▶ Data for the task
***
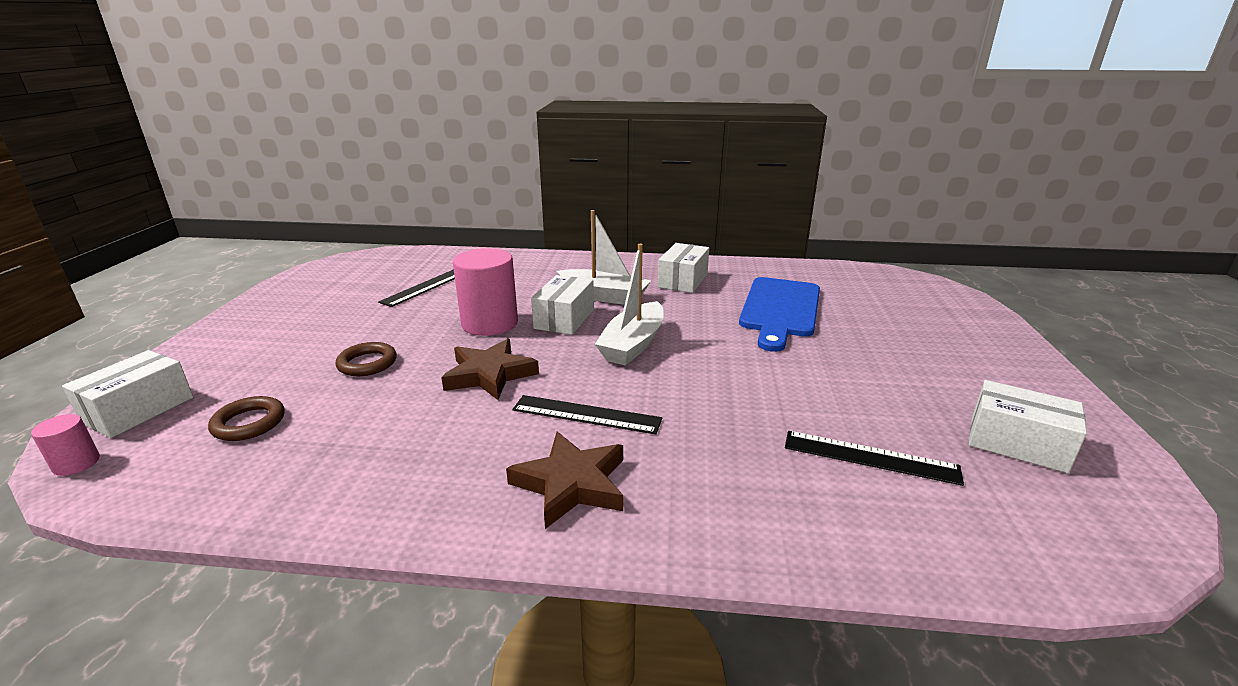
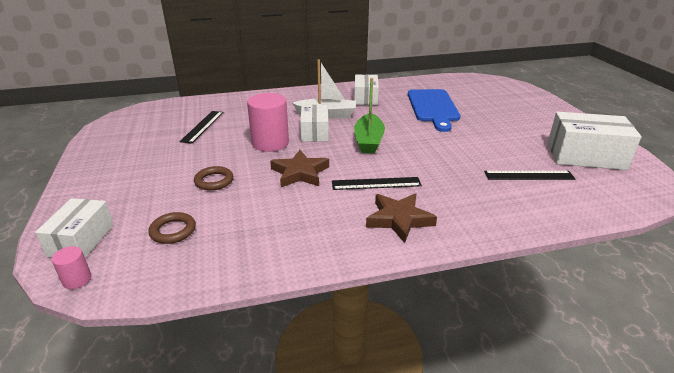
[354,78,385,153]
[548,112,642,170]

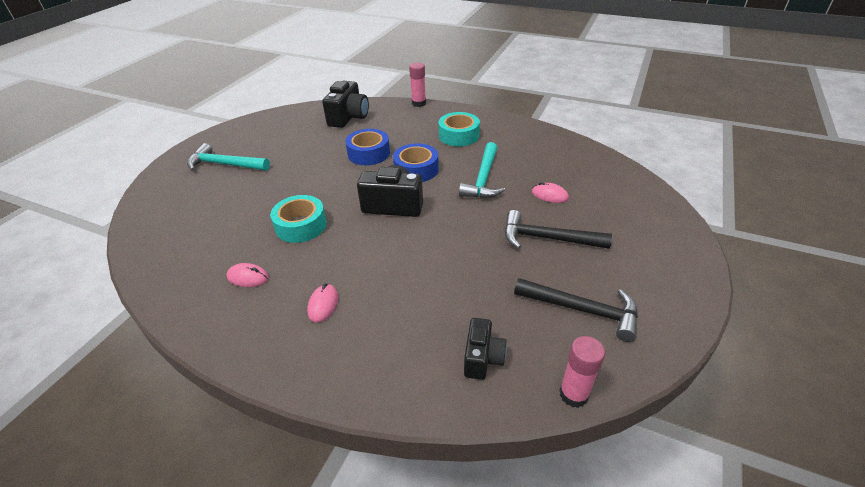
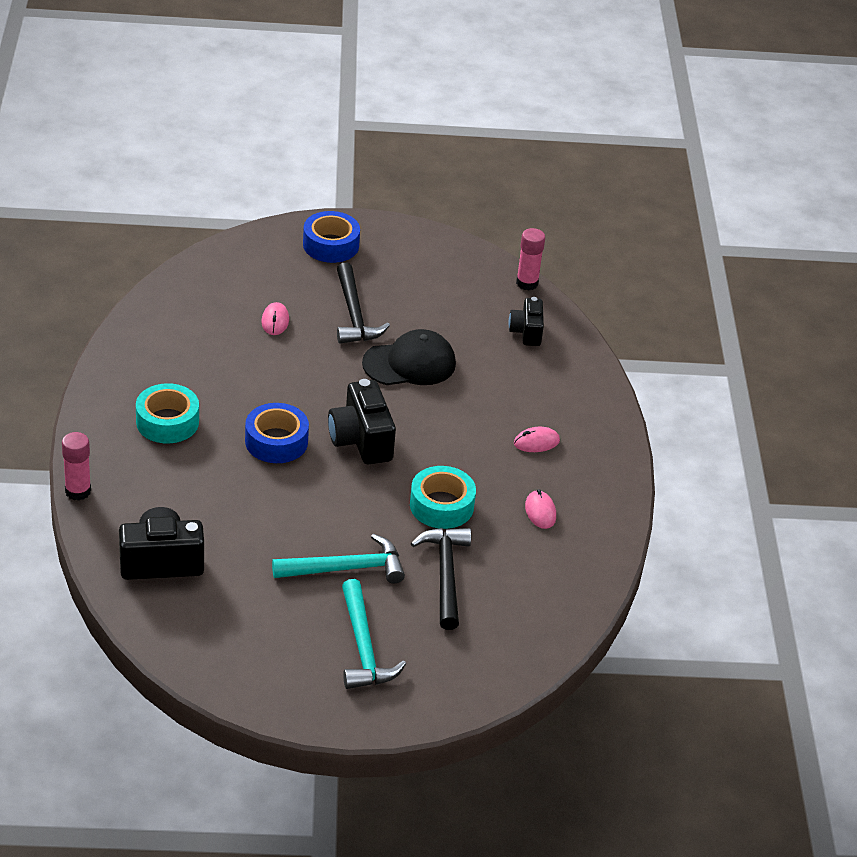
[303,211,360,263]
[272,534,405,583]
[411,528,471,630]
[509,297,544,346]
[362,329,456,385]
***
▶ Assignment
Repeat exactly the lines from the one containing "[548,112,642,170]" to the last line of the records above, including both, and leave out any pictures.

▶ Result for this exercise
[548,112,642,170]

[303,211,360,263]
[272,534,405,583]
[411,528,471,630]
[509,297,544,346]
[362,329,456,385]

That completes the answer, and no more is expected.